## Start STORED DATA

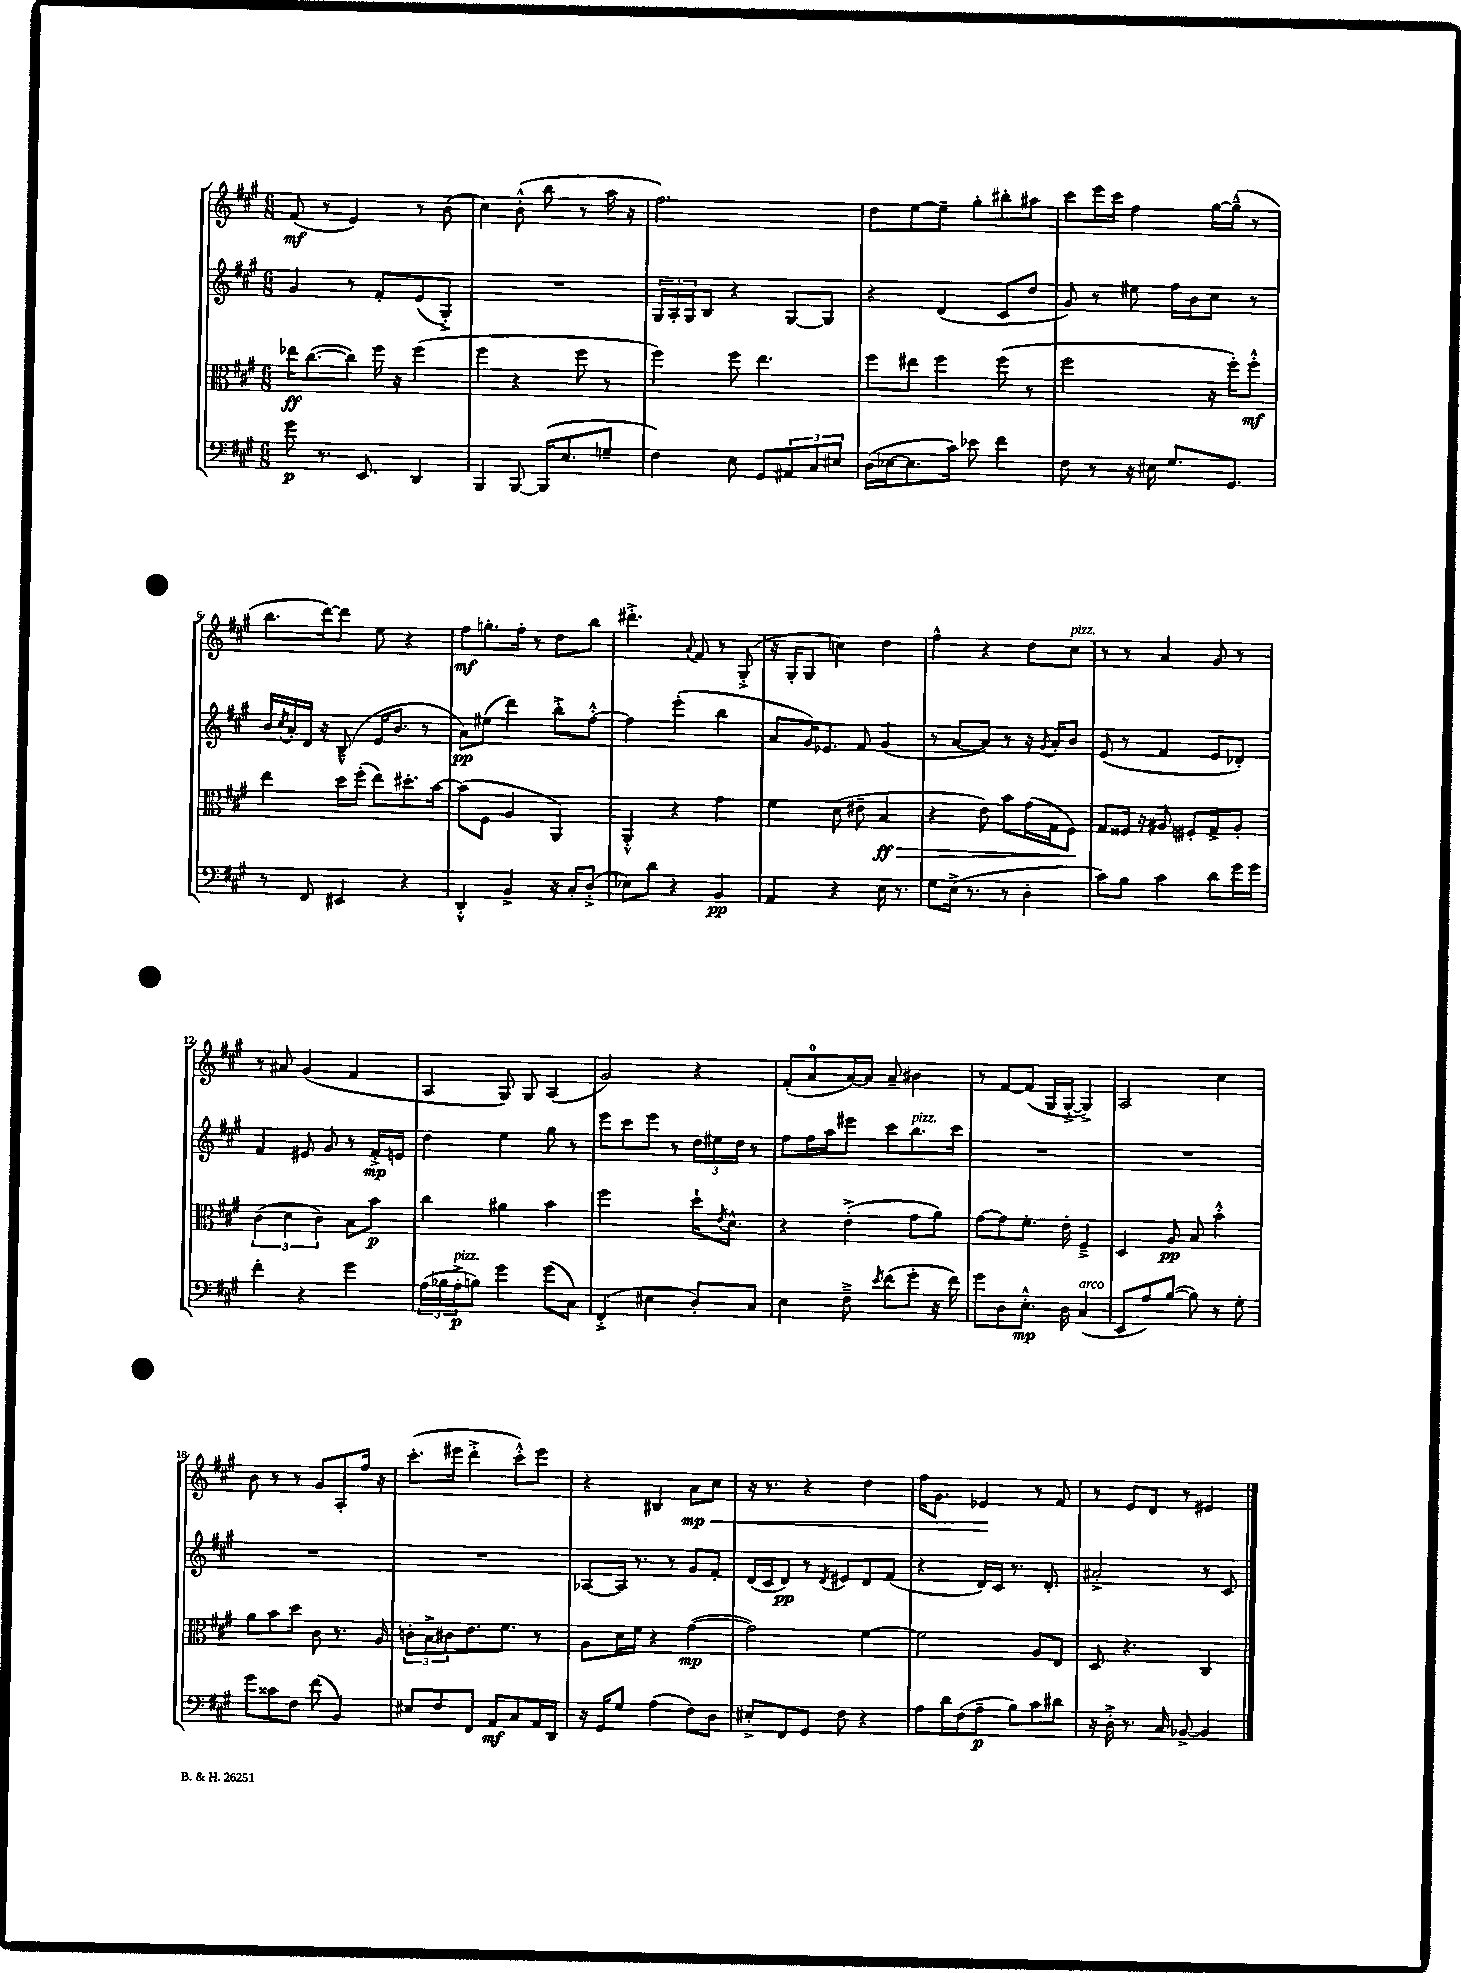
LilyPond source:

<<
\new StaffGroup <<
\new Staff = "s0" {
    \clef treble \key a \major \numericTimeSignature \time 6/8
    fis'8\mf( r8 e'4) r8 b'8( |
    cis''4) b'8-.-^( b''8 r8 a''16 r16 |
    fis''2.) |
    d''8 e''8~ e''8-- gis''8-. bis''8-. ais''8 |
    cis'''8 e'''16 cis'''16 fis''4 gis''16~ gis''16---^( r8 |
    b''8. d'''16~) d'''8 e''8 r4 |
    fis''8\mf g''8.-. fis''16-. r8 d''8 b''8 |
    dis'''4.-.-> \appoggiatura { a'8 } fis'8 r8 gis8-.->( |
    r16 gis16-. gis8 c''4) d''4 |
    fis''4-^ r4 d''8 cis''8^\markup { \italic "pizz." } |
    r8 r8 a'4 gis'8 r8 |
    r8 ais'8 gis'4( fis'4 |
    a4 gis8) gis8 a4( |
    gis'2) r4 |
    fis'8-.( a'8-0 a'16~) a'16 a'8-- bis'4 |
    r8 fis'8~ fis'8( gis16 gis16~-.-> gis4->) |
    a2 cis''4 |
    b'8 r8 r8 gis'8 a8-. fis''16 r16 |
    cis'''8.-.( eis'''16 d'''4-.-> cis'''8-.-^) eis'''8 |
    r4 bis4 a'8\mp\< cis''8 |
    r16 r8. r4 d''4 |
    fis''16 gis'8. ees'4\! r8 fis'8 |
    r8 e'8 d'8 r8 eis'4 \bar "|." |
}
\new Staff = "s1" {
    \clef treble \key a \major \numericTimeSignature \time 6/8
    gis'4 r8 fis'8-. e'8( gis8-.->) |
    R2. |
    \tuplet 3/2 { gis16 a16-. gis16 } b8 r4 gis8~ gis8 |
    r4 d'4( cis'8 d''8 |
    gis'8) r8 eis''8 fis''16 b'16 cis''8 r8 |
    b'16 \acciaccatura { cis''8 } a'16-. d'16 r16 b8---^( e'16 b'8. r8 |
    a'8\pp) eis''8( d'''4) b''8-.-> fis''8~-.-^ |
    fis''4 e'''4-.( b''4 |
    a'8 gis'16) ees'8. fis'8 gis'4( |
    r8 a'8~ a'8) r8 r16 \acciaccatura { gis'8 } a'16-. b'8 |
    e'8( r8 fis'4 e'8 des'8-.) |
    fis'4 eis'8 gis'8 r8 fis'16-.->\mp e'16 |
    d''4 e''4 gis''8 r8 |
    e'''8 cis'''8 e'''8 r8 \tuplet 3/2 { d''16 eis''16 d''16 } r8 |
    fis''8 fis''16 a''16 eis'''8 cis'''8 b''8.^\markup { \italic "pizz." } cis'''16 |
    R2. |
    R2. |
    R2. |
    R2. |
    aes8~ aes16 r8. r8 gis'8 fis'8-. |
    d'16( cis'16 d'8\pp) r8 \acciaccatura { d'8 } eis'8 d'8 fis'8( |
    r4 d'16) cis'16 r8. d'8.-. |
    ais'2-.-> r8 cis'8 \bar "|." |
}
\new Staff = "s2" {
    \clef alto \key a \major \numericTimeSignature \time 6/8
    ees''16\ff cis''8.~( cis''8) fis''16 r16 fis''4( |
    fis''4 r4 fis''8 r8 |
    fis''4) fis''8 e''4. |
    fis''8 eis''8 fis''4 fis''8( r8 |
    fis''2 r16 fis''16-.) fis''8-.-^\mf |
    e''4 d''16 fis''16-.( e''8) dis''8.-. b'16~ |
    b'8( fis8 a4 a,4) |
    a,4-.-^ r4 gis'4 |
    fis'4 d'8( eis'8-- b4\ff\> |
    r4 e'8) b'8 gis'16( gis16 fis8\!) |
    gis8 fisis16 r16 ais8 fis8-. gis8-> ais8-. |
    \tuplet 3/2 { cis'4( d'4 cis'4) } b8 b'8\p |
    cis''4 ais'4 b'4 |
    fis''2 d''16-! \acciaccatura { e'8 } d'8.-^ |
    r4 e'4-.->( gis'8 a'8) |
    gis'8~ gis'8 fis'8.-. e'16-. fis4---> |
    d4 a8\pp b8 b'4-.-^ |
    a'8 b'8 d''8 cis'8 r8. a16 |
    \tuplet 3/2 { c'8-. b8-> cis'8 } e'8. fis'8. r8 |
    a8 d'16 fis'16 r4 gis'4~\mp( |
    gis'2) fis'4~ |
    fis'2 a8 e8 |
    d8 r4. cis4 \bar "|." |
}
\new Staff = "s3" {
    \clef bass \key a \major \numericTimeSignature \time 6/8
    gis'8\p r8. e,8. d,4 |
    b,,4 b,,8~ b,,16( e8. g8-- |
    fis4) e8 gis,8 \tuplet 3/2 { ais,8 cis8 eis8 } |
    d16( ees16~ ees8. cis'16) ees'8 fis'4 |
    fis8 r8 r16 eis16 gis8. gis,8. |
    r8 fis,8 eis,4 r4 |
    d,4-.-^ b,4-> r16 cis16-. d8-.->( |
    ees8) d'8 r4 b,4\pp |
    a,4 r4 e16 r8. |
    gis8 e16->( r8. r8 d4-. |
    cis'8) b8 cis'4 d'8 gis'16 gis'16 |
    fis'4-. r4 gis'4 |
    \tuplet 3/2 { a16( bes16 a16-.->\p^\markup { \italic "pizz." } } b8) gis'4 gis'8( cis8) |
    fis,4-.->( eis4 d8-.) cis8 |
    e4 fis8---> \acciaccatura { e'8 } fis'8( gis'8-. r16 fis'16) |
    gis'8 d8 e8.-.-^\mp d16 cis4^\markup { \italic "arco" }( |
    e,8 a8) b8~( b8) r8 gis8-. |
    gis'8 cisis'8 fis8 fis'8( b,4) |
    eis8 fis8 fis,8 a,8\mf cis8 a,16 d,16 |
    r16 gis,16 gis8 a4( fis8) d8 |
    eis8-.-> fis,8 gis,8 fis8 r4 |
    a8 d'16 fis16( a8--\p b8) cis'8 dis'8 |
    r16 d16-.-> r8. cis16 bes,8~-> bes,4 \bar "|." |
}
>>
>>
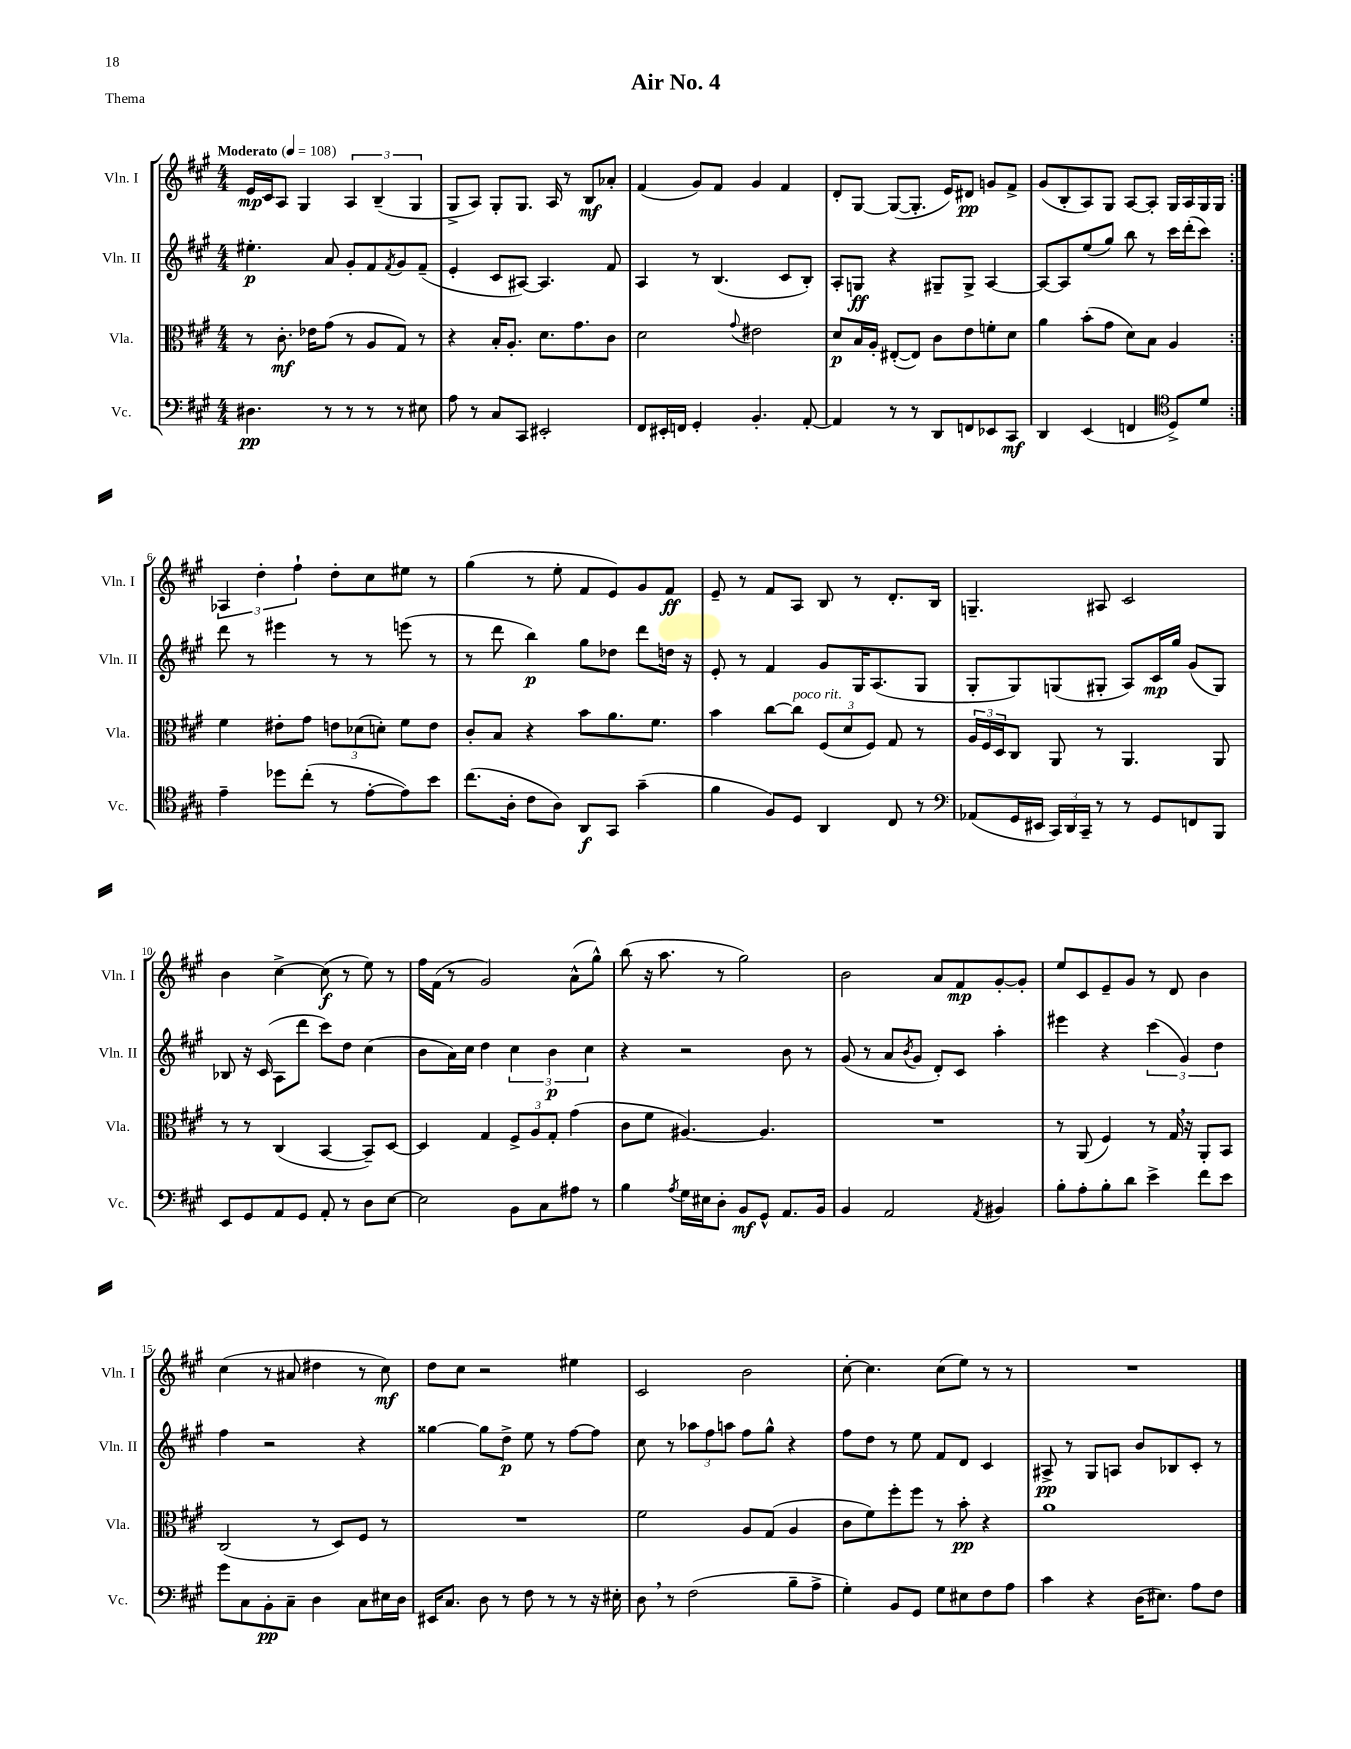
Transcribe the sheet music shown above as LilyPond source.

\header { title = "Air No. 4" piece = "Thema" }
<<
\new StaffGroup <<
\new Staff = "s0" \with { instrumentName = "Vln. I" shortInstrumentName = "Vln. I" } {
    \clef treble \key a \major \numericTimeSignature \time 4/4 \tempo "Moderato" 4 = 108
    \repeat volta 2 { e'16\mp cis'16 a8 gis4 \tuplet 3/2 { a4 b4--( gis4 } |
    gis8-> a8) gis8-. gis8. a16 r8 b8\mf aes'8-. |
    fis'4( gis'8) fis'8 gis'4 fis'4 |
    d'8-. gis8~ gis8~( gis8.-. e'16) dis'8\pp g'8 fis'8-> |
    gis'8( b8-. a8) gis8 a8~ a8-. gis16 a16 gis16 gis16 | }
    \tuplet 3/2 { aes4 d''4-. fis''4-! } d''8-. cis''8 eis''8 r8 |
    gis''4( r8 e''8-. fis'8 e'8) gis'8 fis'8\ff |
    e'8-- r8 fis'8 a8 b8 r8 d'8.-. b16 |
    g4.-- ais8 cis'2 |
    b'4 cis''4~-> cis''8\f( r8 e''8) r8 |
    fis''16 fis'16( r8 gis'2) a'8-^( gis''8-^) |
    b''8( r16 a''8. r8 gis''2) |
    b'2 a'8 fis'8\mp gis'8~-. gis'8-. |
    e''8 cis'8 e'8-- gis'8 r8 d'8 b'4 |
    cis''4( r8 ais'8 dis''4 r8 cis''8\mf) |
    d''8 cis''8 r2 eis''4 |
    cis'2 b'2 |
    cis''8~-. cis''4. cis''8( e''8) r8 r8 |
    R1 \bar "|." |
}
\new Staff = "s1" \with { instrumentName = "Vln. II" shortInstrumentName = "Vln. II" } {
    \clef treble \key a \major \numericTimeSignature \time 4/4
    \repeat volta 2 { eis''4.-.\p a'8 gis'8-. fis'8 \acciaccatura { fis'8 } gis'8 fis'8--( |
    e'4-. cis'8 ais8~) ais4. fis'8 |
    a4 r8 b4.( cis'8 b8-.) |
    a8-. g8\ff r4 gis8-- gis8-> a4~ |
    a8~ a8 e''8( gis''8) b''8 r8 cis'''16 d'''16-.( cis'''8) | }
    d'''8 r8 eis'''4 r8 r8 e'''8( r8 |
    r8 d'''8 b''4\p) gis''8 des''8 d'''8 d''16 r16 |
    e'8-. r8 fis'4 gis'8 gis16 a8.( gis8 |
    gis8-. gis8) g8( gis8-. a8) cis'16\mp gis''16 gis'8( gis8) |
    bes8 r16 cis'16( a8 d'''8 cis'''8) d''8 cis''4( |
    b'8 a'16) cis''16 d''4 \tuplet 3/2 { cis''4 b'4\p cis''4 } |
    r4 r2 b'8 r8 |
    gis'8( r8 a'8 \acciaccatura { b'8 } gis'8 d'8-.) cis'8 a''4-. |
    eis'''4 r4 \tuplet 3/2 { cis'''4( gis'4) d''4 } |
    fis''4 r2 r4 |
    gisis''4~ gisis''8 d''8->\p e''8 r8 fis''8~ fis''8 |
    cis''8 r8 \tuplet 3/2 { aes''8 fis''8 a''8 } fis''8 gis''8-^ r4 |
    fis''8 d''8 r8 e''8 fis'8 d'8 cis'4 |
    ais8->\pp r8 gis8 a8 b'8 bes8 cis'8-. r8 \bar "|." |
}
\new Staff = "s2" \with { instrumentName = "Vla." shortInstrumentName = "Vla." } {
    \clef alto \key a \major \numericTimeSignature \time 4/4
    \repeat volta 2 { r8 cis'8.-.\mf ees'16 gis'8( r8 a8 gis8) r8 |
    r4 b16-. a8.-. d'8. gis'8. cis'8 |
    d'2 \appoggiatura { gis'8 } eis'2 |
    d'8\p b16 a16-. eis8~-.( eis8) cis'8 e'8 f'8-. d'8 |
    a'4 b'8-.( gis'8 d'8) b8 a4 | }
    fis'4 eis'8-. gis'8 \tuplet 3/2 { e'8 des'8( d'8-.) } fis'8 e'8 |
    cis'8-. b8 r4 b'8 a'8. fis'8. |
    b'4 cis''8~ cis''8^\markup { \italic "poco rit." } \tuplet 3/2 { fis8( d'8 fis8) } gis8 r8 |
    \tuplet 3/2 { a16 fis16 d16 } cis8 a,8 r8 a,4. a,8 |
    r8 r8 cis4( b,4~ b,8--) d8~ |
    d4 gis4 \tuplet 3/2 { fis8-> a8 gis8-. } gis'4( |
    cis'8 fis'8 ais4.~) ais4. |
    R1 |
    r8 a,8( fis4) r8 gis16 \breathe r16 a,8-. b,8 |
    cis2( r8 d8) fis8 r8 |
    R1 |
    fis'2 a8 gis8( a4 |
    cis'8 fis'8) fis''8-. fis''8 r8 b'8-.\pp r4 |
    a'1 \bar "|." |
}
\new Staff = "s3" \with { instrumentName = "Vc." shortInstrumentName = "Vc." } {
    \clef bass \key a \major \numericTimeSignature \time 4/4
    \repeat volta 2 { dis4.\pp r8 r8 r8 r8 eis8 |
    a8 r8 cis8 cis,8 eis,2-. |
    fis,8 eis,16-. f,16 gis,4-. b,4.-. a,8~-. |
    a,4 r8 r8 d,8 f,8 ees,8 cis,8\mf |
    d,4 e,4( f,4 \clef tenor d8->) d'8 | }
    e'4-- des''8 cis''8-.( r8 e'8~-. e'8) b'8 |
    cis''8.( a16-. cis'8 a8) a,8\f gis,8 gis'4--( |
    fis'4 fis8) d8 a,4 cis8 r8 |
    \clef bass aes,8( gis,16 eis,16 \tuplet 3/2 { cis,16) d,16 cis,16-- } r8 r8 gis,8 f,8 b,,8 |
    e,8 gis,8 a,8 gis,8 a,8-. r8 d8 e8~ |
    e2 b,8 cis8 ais8 r8 |
    b4 \acciaccatura { a8 } gis16 eis16 d8-. b,8\mf gis,8-^ a,8. b,16 |
    b,4 a,2 \acciaccatura { a,8 } bis,4 |
    b8-. a8-. b8-. d'8 e'4-> fis'8 e'8 |
    gis'8 cis8 b,8-.\pp cis8-- d4 cis8 eis16 d16 |
    eis,16 cis8. d8 r8 fis8 r8 r8 r16 eis16-. |
    d8 \breathe r8 fis2( b8-- a8-> |
    gis4-.) b,8 gis,8 gis8 eis8 fis8 a8 |
    cis'4 r4 d16( eis8.) a8 fis8 \bar "|." |
}
>>
>>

## End STORED DATA

Identify every line above that contains the string "repeat" and copy each of those lines.

→ SOLUTION FOR THIS TASK:
    \repeat volta 2 { e'16\mp cis'16 a8 gis4 \tuplet 3/2 { a4 b4--( gis4 } |
    \repeat volta 2 { eis''4.-.\p a'8 gis'8-. fis'8 \acciaccatura { fis'8 } gis'8 fis'8--( |
    \repeat volta 2 { r8 cis'8.-.\mf ees'16 gis'8( r8 a8 gis8) r8 |
    \repeat volta 2 { dis4.\pp r8 r8 r8 r8 eis8 |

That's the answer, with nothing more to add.